__DATA PROVIDED__:
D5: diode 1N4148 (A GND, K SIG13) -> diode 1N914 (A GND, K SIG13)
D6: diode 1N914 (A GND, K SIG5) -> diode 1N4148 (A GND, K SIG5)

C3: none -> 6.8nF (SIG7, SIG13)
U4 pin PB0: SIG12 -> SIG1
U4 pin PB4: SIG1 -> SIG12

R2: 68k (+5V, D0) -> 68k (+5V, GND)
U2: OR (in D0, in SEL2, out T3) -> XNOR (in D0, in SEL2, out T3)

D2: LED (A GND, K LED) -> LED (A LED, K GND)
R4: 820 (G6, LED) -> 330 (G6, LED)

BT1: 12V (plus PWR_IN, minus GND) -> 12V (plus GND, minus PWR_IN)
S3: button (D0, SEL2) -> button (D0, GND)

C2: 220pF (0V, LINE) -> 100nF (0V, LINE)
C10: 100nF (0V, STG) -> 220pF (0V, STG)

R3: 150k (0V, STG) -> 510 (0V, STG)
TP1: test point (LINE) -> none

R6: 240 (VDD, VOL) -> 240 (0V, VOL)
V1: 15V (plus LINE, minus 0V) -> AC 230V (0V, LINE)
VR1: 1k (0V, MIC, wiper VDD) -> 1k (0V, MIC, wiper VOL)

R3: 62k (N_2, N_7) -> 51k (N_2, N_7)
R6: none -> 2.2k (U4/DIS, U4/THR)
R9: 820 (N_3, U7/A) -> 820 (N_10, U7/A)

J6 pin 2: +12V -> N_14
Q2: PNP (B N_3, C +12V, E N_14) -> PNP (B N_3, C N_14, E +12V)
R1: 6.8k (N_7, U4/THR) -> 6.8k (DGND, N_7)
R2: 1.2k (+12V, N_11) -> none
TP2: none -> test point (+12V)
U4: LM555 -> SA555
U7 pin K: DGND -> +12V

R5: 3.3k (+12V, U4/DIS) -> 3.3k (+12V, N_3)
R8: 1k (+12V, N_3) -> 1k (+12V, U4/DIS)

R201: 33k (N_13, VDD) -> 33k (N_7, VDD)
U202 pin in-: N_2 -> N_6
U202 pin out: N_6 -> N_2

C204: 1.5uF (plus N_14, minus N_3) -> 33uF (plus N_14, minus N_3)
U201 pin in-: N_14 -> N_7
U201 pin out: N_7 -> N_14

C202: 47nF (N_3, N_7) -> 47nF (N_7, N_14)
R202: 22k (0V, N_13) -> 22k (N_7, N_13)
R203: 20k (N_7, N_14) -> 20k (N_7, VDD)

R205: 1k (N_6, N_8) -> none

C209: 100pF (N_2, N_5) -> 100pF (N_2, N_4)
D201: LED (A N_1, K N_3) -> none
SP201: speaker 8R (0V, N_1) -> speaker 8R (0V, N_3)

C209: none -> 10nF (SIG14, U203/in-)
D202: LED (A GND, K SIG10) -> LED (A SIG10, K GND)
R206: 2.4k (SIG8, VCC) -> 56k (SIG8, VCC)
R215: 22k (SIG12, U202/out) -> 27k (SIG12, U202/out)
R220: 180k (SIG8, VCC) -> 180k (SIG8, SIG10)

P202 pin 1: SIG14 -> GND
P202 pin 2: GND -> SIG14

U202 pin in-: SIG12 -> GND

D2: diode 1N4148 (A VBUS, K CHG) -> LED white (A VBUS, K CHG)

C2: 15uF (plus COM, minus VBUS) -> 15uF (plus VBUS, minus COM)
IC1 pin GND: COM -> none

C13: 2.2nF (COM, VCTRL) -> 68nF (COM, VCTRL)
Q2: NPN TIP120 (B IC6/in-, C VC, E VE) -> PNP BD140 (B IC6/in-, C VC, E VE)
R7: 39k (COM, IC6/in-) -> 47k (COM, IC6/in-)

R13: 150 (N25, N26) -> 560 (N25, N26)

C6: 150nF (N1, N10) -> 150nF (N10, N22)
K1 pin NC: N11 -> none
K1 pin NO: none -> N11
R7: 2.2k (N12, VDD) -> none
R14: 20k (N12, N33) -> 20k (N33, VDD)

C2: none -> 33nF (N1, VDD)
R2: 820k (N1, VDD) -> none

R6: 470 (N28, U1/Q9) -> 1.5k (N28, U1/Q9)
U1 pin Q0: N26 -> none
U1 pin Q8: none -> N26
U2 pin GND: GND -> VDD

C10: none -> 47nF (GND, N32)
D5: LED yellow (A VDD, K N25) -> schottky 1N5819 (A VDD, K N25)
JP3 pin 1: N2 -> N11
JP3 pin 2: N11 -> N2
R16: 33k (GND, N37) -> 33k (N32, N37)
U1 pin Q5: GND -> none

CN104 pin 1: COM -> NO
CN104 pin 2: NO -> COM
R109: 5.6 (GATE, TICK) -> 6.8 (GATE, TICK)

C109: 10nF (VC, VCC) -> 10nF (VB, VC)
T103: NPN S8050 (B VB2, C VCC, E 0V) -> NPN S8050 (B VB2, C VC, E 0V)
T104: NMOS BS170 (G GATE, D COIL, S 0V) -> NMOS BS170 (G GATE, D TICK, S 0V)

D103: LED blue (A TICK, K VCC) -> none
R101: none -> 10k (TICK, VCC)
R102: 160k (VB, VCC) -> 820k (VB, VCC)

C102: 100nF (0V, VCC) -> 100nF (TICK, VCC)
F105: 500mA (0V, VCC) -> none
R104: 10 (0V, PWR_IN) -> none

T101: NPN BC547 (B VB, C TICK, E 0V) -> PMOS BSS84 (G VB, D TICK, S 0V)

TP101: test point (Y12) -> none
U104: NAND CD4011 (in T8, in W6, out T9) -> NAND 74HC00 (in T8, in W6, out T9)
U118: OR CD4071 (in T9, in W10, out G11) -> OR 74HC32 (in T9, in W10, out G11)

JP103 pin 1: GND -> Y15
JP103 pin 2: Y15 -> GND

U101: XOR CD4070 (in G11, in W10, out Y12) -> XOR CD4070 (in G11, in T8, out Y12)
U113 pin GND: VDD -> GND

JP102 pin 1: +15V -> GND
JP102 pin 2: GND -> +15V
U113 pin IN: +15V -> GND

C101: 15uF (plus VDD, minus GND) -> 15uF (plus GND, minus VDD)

__WORK TO BE COMPLETED__:
Down to the final line, write out all of the material exactly.

__TASK RESPONSE__:
D5: diode 1N4148 (A GND, K SIG13) -> diode 1N914 (A GND, K SIG13)
D6: diode 1N914 (A GND, K SIG5) -> diode 1N4148 (A GND, K SIG5)

C3: none -> 6.8nF (SIG7, SIG13)
U4 pin PB0: SIG12 -> SIG1
U4 pin PB4: SIG1 -> SIG12

R2: 68k (+5V, D0) -> 68k (+5V, GND)
U2: OR (in D0, in SEL2, out T3) -> XNOR (in D0, in SEL2, out T3)

D2: LED (A GND, K LED) -> LED (A LED, K GND)
R4: 820 (G6, LED) -> 330 (G6, LED)

BT1: 12V (plus PWR_IN, minus GND) -> 12V (plus GND, minus PWR_IN)
S3: button (D0, SEL2) -> button (D0, GND)

C2: 220pF (0V, LINE) -> 100nF (0V, LINE)
C10: 100nF (0V, STG) -> 220pF (0V, STG)

R3: 150k (0V, STG) -> 510 (0V, STG)
TP1: test point (LINE) -> none

R6: 240 (VDD, VOL) -> 240 (0V, VOL)
V1: 15V (plus LINE, minus 0V) -> AC 230V (0V, LINE)
VR1: 1k (0V, MIC, wiper VDD) -> 1k (0V, MIC, wiper VOL)

R3: 62k (N_2, N_7) -> 51k (N_2, N_7)
R6: none -> 2.2k (U4/DIS, U4/THR)
R9: 820 (N_3, U7/A) -> 820 (N_10, U7/A)

J6 pin 2: +12V -> N_14
Q2: PNP (B N_3, C +12V, E N_14) -> PNP (B N_3, C N_14, E +12V)
R1: 6.8k (N_7, U4/THR) -> 6.8k (DGND, N_7)
R2: 1.2k (+12V, N_11) -> none
TP2: none -> test point (+12V)
U4: LM555 -> SA555
U7 pin K: DGND -> +12V

R5: 3.3k (+12V, U4/DIS) -> 3.3k (+12V, N_3)
R8: 1k (+12V, N_3) -> 1k (+12V, U4/DIS)

R201: 33k (N_13, VDD) -> 33k (N_7, VDD)
U202 pin in-: N_2 -> N_6
U202 pin out: N_6 -> N_2

C204: 1.5uF (plus N_14, minus N_3) -> 33uF (plus N_14, minus N_3)
U201 pin in-: N_14 -> N_7
U201 pin out: N_7 -> N_14

C202: 47nF (N_3, N_7) -> 47nF (N_7, N_14)
R202: 22k (0V, N_13) -> 22k (N_7, N_13)
R203: 20k (N_7, N_14) -> 20k (N_7, VDD)

R205: 1k (N_6, N_8) -> none

C209: 100pF (N_2, N_5) -> 100pF (N_2, N_4)
D201: LED (A N_1, K N_3) -> none
SP201: speaker 8R (0V, N_1) -> speaker 8R (0V, N_3)

C209: none -> 10nF (SIG14, U203/in-)
D202: LED (A GND, K SIG10) -> LED (A SIG10, K GND)
R206: 2.4k (SIG8, VCC) -> 56k (SIG8, VCC)
R215: 22k (SIG12, U202/out) -> 27k (SIG12, U202/out)
R220: 180k (SIG8, VCC) -> 180k (SIG8, SIG10)

P202 pin 1: SIG14 -> GND
P202 pin 2: GND -> SIG14

U202 pin in-: SIG12 -> GND

D2: diode 1N4148 (A VBUS, K CHG) -> LED white (A VBUS, K CHG)

C2: 15uF (plus COM, minus VBUS) -> 15uF (plus VBUS, minus COM)
IC1 pin GND: COM -> none

C13: 2.2nF (COM, VCTRL) -> 68nF (COM, VCTRL)
Q2: NPN TIP120 (B IC6/in-, C VC, E VE) -> PNP BD140 (B IC6/in-, C VC, E VE)
R7: 39k (COM, IC6/in-) -> 47k (COM, IC6/in-)

R13: 150 (N25, N26) -> 560 (N25, N26)

C6: 150nF (N1, N10) -> 150nF (N10, N22)
K1 pin NC: N11 -> none
K1 pin NO: none -> N11
R7: 2.2k (N12, VDD) -> none
R14: 20k (N12, N33) -> 20k (N33, VDD)

C2: none -> 33nF (N1, VDD)
R2: 820k (N1, VDD) -> none

R6: 470 (N28, U1/Q9) -> 1.5k (N28, U1/Q9)
U1 pin Q0: N26 -> none
U1 pin Q8: none -> N26
U2 pin GND: GND -> VDD

C10: none -> 47nF (GND, N32)
D5: LED yellow (A VDD, K N25) -> schottky 1N5819 (A VDD, K N25)
JP3 pin 1: N2 -> N11
JP3 pin 2: N11 -> N2
R16: 33k (GND, N37) -> 33k (N32, N37)
U1 pin Q5: GND -> none

CN104 pin 1: COM -> NO
CN104 pin 2: NO -> COM
R109: 5.6 (GATE, TICK) -> 6.8 (GATE, TICK)

C109: 10nF (VC, VCC) -> 10nF (VB, VC)
T103: NPN S8050 (B VB2, C VCC, E 0V) -> NPN S8050 (B VB2, C VC, E 0V)
T104: NMOS BS170 (G GATE, D COIL, S 0V) -> NMOS BS170 (G GATE, D TICK, S 0V)

D103: LED blue (A TICK, K VCC) -> none
R101: none -> 10k (TICK, VCC)
R102: 160k (VB, VCC) -> 820k (VB, VCC)

C102: 100nF (0V, VCC) -> 100nF (TICK, VCC)
F105: 500mA (0V, VCC) -> none
R104: 10 (0V, PWR_IN) -> none

T101: NPN BC547 (B VB, C TICK, E 0V) -> PMOS BSS84 (G VB, D TICK, S 0V)

TP101: test point (Y12) -> none
U104: NAND CD4011 (in T8, in W6, out T9) -> NAND 74HC00 (in T8, in W6, out T9)
U118: OR CD4071 (in T9, in W10, out G11) -> OR 74HC32 (in T9, in W10, out G11)

JP103 pin 1: GND -> Y15
JP103 pin 2: Y15 -> GND

U101: XOR CD4070 (in G11, in W10, out Y12) -> XOR CD4070 (in G11, in T8, out Y12)
U113 pin GND: VDD -> GND

JP102 pin 1: +15V -> GND
JP102 pin 2: GND -> +15V
U113 pin IN: +15V -> GND

C101: 15uF (plus VDD, minus GND) -> 15uF (plus GND, minus VDD)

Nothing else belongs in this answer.